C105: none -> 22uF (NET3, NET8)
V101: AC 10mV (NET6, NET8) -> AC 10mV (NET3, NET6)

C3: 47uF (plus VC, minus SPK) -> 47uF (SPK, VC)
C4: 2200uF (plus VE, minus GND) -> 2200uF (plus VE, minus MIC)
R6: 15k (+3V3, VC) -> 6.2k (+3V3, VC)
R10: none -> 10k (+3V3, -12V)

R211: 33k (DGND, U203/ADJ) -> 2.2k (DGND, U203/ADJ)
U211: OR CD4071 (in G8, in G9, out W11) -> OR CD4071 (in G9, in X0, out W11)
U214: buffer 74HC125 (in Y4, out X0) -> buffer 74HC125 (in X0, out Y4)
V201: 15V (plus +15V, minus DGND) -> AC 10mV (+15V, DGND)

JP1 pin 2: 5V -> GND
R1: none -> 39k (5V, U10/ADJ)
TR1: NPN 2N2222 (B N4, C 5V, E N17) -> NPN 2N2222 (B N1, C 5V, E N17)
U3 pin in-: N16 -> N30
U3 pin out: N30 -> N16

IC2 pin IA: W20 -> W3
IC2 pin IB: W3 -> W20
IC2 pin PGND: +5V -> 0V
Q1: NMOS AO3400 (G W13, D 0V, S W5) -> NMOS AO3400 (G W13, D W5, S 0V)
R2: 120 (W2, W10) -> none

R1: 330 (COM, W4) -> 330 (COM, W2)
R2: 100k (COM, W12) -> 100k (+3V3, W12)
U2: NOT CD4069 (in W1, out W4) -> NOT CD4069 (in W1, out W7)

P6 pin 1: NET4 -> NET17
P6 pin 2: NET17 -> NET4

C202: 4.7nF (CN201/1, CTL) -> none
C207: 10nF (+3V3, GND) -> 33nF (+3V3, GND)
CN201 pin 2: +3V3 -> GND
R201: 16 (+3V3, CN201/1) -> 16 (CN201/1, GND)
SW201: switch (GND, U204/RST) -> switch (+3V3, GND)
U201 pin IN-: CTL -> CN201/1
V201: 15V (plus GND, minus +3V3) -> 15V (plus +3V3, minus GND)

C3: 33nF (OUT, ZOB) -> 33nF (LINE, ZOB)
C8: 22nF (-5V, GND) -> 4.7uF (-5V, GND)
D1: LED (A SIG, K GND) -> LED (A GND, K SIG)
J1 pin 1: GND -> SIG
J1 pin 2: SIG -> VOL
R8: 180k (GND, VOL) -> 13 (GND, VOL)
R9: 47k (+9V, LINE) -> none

........

**Exercise prompt**
Write out exactly the lines above from the line with "U211: OR CD4071" through the line with "U3 pin in-: N16 -> N30", both of them included, and leave out all other lines.

**Completed task**
U211: OR CD4071 (in G8, in G9, out W11) -> OR CD4071 (in G9, in X0, out W11)
U214: buffer 74HC125 (in Y4, out X0) -> buffer 74HC125 (in X0, out Y4)
V201: 15V (plus +15V, minus DGND) -> AC 10mV (+15V, DGND)

JP1 pin 2: 5V -> GND
R1: none -> 39k (5V, U10/ADJ)
TR1: NPN 2N2222 (B N4, C 5V, E N17) -> NPN 2N2222 (B N1, C 5V, E N17)
U3 pin in-: N16 -> N30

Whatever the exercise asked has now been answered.